(Scene comparison data)
*-*-*
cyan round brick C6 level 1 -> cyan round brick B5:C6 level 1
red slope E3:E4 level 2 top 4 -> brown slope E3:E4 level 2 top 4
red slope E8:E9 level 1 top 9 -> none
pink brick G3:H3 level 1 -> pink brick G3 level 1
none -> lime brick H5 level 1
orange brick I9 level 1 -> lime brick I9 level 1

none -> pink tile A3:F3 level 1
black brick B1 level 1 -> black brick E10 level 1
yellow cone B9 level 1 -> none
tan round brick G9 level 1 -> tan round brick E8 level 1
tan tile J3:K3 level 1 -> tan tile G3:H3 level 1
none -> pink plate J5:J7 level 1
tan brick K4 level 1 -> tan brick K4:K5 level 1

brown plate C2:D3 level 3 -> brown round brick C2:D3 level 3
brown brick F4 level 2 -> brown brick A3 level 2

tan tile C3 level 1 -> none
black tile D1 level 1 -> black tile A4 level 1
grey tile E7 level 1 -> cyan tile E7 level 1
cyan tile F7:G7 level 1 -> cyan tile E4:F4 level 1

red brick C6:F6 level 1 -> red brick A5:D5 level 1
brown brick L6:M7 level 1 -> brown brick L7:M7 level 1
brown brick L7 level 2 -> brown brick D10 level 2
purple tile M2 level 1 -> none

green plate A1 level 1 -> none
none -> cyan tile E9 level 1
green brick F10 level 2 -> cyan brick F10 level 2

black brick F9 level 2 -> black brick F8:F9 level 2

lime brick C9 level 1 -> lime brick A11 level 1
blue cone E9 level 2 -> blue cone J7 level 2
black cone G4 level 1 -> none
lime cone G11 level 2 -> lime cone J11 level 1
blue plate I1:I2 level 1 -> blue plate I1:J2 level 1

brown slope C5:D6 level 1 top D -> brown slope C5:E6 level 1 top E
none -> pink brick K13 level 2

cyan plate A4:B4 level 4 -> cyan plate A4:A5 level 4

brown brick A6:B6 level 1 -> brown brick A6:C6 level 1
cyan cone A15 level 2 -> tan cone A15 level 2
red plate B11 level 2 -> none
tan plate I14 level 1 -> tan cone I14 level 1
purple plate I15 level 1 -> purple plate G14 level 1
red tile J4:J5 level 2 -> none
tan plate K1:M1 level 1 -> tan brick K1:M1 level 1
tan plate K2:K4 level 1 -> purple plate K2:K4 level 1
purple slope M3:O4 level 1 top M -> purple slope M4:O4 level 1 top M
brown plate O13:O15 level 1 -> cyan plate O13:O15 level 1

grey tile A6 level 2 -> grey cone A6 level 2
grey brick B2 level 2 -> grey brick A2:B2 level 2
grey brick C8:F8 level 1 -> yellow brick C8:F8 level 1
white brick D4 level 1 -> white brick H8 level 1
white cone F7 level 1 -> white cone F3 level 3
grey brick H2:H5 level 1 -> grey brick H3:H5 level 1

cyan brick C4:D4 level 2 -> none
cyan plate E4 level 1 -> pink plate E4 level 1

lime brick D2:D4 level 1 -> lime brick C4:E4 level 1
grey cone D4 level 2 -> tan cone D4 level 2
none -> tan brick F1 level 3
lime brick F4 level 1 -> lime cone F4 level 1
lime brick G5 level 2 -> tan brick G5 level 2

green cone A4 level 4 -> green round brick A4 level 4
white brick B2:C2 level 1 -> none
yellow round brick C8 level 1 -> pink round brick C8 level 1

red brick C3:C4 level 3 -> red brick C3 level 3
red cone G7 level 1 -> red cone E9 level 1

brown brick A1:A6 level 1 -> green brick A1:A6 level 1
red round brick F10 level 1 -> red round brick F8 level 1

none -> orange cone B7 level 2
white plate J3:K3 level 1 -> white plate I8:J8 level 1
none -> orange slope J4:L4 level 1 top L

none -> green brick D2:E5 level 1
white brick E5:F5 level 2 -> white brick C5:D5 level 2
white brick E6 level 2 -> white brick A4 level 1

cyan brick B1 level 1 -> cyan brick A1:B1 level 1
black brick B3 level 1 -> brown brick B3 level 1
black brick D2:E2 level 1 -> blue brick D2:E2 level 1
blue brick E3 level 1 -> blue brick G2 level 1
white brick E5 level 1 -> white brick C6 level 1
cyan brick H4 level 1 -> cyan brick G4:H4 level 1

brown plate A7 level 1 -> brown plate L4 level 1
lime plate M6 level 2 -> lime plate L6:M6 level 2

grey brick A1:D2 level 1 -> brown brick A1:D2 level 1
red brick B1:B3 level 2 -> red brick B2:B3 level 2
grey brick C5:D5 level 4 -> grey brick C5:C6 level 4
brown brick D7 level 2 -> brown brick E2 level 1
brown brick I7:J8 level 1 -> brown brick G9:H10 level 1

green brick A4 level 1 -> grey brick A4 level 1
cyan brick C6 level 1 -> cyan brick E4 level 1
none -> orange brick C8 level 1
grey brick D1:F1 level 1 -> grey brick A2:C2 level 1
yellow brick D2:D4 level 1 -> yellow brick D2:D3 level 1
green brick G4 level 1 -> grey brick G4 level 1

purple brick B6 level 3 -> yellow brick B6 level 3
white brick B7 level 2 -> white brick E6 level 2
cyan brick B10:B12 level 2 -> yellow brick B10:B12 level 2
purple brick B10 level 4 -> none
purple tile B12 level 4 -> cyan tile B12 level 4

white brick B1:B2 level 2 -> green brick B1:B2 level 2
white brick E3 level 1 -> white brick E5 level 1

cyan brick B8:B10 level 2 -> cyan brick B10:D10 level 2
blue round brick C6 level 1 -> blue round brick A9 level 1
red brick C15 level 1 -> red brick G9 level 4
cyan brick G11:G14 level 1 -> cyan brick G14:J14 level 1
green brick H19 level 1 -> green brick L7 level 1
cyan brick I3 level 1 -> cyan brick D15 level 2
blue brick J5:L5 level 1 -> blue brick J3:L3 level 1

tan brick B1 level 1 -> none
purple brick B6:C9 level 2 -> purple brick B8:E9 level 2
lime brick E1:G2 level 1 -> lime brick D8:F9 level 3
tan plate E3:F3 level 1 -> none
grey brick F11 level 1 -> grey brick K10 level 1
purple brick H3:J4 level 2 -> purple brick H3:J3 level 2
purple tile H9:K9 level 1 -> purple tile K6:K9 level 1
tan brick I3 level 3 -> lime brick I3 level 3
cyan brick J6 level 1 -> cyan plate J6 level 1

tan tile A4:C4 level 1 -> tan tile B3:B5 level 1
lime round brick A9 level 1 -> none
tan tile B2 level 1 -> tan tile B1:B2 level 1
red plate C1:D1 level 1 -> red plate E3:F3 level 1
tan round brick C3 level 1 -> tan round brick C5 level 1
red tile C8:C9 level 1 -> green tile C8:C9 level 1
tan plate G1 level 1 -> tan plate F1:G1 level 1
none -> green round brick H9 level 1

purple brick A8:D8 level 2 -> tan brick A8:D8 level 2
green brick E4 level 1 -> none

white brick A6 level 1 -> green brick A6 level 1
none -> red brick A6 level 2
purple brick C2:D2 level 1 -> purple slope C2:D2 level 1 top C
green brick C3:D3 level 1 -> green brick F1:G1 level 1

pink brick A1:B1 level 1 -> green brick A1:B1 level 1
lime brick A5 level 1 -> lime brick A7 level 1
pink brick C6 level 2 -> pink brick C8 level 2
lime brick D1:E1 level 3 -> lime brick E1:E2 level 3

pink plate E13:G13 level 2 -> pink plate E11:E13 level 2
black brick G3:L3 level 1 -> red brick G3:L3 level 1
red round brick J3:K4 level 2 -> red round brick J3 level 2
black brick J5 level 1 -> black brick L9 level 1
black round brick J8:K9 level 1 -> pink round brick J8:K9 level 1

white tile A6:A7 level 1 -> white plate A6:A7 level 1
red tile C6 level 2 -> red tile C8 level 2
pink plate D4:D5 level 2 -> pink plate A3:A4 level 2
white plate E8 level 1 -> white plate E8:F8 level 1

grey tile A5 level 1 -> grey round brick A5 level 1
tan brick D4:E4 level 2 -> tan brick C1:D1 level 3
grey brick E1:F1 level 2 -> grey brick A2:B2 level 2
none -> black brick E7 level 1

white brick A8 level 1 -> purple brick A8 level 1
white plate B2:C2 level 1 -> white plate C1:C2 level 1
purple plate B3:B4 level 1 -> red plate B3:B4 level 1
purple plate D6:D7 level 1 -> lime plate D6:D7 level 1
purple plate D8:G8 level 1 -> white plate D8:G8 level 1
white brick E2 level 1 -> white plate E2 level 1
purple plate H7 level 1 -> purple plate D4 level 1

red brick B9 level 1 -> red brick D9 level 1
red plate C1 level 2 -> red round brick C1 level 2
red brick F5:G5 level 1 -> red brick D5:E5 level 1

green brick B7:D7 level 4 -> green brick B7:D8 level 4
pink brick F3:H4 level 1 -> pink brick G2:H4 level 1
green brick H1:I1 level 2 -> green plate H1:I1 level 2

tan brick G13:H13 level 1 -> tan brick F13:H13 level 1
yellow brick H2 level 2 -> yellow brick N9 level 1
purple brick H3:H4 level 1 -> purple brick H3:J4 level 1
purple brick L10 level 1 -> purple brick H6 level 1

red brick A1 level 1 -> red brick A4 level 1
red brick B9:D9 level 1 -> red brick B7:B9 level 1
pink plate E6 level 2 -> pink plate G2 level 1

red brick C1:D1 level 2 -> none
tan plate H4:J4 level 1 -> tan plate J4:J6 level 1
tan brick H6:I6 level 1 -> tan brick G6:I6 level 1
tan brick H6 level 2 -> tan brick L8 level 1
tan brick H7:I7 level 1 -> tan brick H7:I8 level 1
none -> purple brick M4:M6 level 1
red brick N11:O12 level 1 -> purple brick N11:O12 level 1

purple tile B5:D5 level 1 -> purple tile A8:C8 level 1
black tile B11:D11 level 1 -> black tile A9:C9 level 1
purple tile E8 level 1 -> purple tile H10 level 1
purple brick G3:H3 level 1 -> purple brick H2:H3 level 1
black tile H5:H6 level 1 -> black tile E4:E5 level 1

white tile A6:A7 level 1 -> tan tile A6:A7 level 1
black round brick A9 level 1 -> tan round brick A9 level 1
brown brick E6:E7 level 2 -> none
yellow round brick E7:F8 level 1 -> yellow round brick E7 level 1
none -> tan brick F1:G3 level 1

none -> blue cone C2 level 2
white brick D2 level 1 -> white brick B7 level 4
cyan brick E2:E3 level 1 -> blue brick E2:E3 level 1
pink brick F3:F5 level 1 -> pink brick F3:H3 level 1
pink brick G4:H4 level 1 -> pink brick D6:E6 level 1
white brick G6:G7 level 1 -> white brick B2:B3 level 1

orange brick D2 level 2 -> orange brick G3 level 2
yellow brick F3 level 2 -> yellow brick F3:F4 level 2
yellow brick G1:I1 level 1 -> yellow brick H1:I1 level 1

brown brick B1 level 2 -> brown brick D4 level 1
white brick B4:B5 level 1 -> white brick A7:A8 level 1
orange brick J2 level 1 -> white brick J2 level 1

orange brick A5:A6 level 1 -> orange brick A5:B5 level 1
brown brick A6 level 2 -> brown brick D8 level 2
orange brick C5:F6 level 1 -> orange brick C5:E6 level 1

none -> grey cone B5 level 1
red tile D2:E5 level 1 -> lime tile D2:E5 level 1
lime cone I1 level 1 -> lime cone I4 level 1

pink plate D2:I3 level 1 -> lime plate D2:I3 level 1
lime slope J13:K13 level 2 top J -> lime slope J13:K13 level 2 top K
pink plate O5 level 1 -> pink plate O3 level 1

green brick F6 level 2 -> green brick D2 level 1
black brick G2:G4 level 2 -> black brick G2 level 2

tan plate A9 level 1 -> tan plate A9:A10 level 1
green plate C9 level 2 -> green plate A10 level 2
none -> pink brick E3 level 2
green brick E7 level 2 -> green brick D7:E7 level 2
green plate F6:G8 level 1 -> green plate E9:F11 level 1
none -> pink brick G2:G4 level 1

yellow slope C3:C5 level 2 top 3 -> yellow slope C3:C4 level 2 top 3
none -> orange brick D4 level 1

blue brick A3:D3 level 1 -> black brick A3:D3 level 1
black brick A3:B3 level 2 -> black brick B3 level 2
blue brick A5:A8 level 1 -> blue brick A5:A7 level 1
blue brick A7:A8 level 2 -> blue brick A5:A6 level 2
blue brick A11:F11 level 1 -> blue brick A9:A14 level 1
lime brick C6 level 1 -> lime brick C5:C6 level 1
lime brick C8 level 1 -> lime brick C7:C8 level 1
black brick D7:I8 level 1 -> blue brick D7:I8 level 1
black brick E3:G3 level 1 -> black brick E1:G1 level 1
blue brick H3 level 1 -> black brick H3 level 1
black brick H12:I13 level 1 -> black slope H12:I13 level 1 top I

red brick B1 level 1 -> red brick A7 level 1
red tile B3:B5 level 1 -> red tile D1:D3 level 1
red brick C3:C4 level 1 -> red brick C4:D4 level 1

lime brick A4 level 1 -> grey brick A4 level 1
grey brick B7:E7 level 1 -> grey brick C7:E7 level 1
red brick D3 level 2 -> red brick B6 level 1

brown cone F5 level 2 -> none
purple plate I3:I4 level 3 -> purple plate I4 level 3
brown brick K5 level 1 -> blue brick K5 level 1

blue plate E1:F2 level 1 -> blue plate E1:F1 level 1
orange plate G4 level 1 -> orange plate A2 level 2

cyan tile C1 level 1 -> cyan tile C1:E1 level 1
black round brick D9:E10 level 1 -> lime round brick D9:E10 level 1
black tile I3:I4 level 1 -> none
*-*-*
# Work request
The answer must be a single number: the count of lines in the data that contain the word "yellow".

# Solution to this problem
11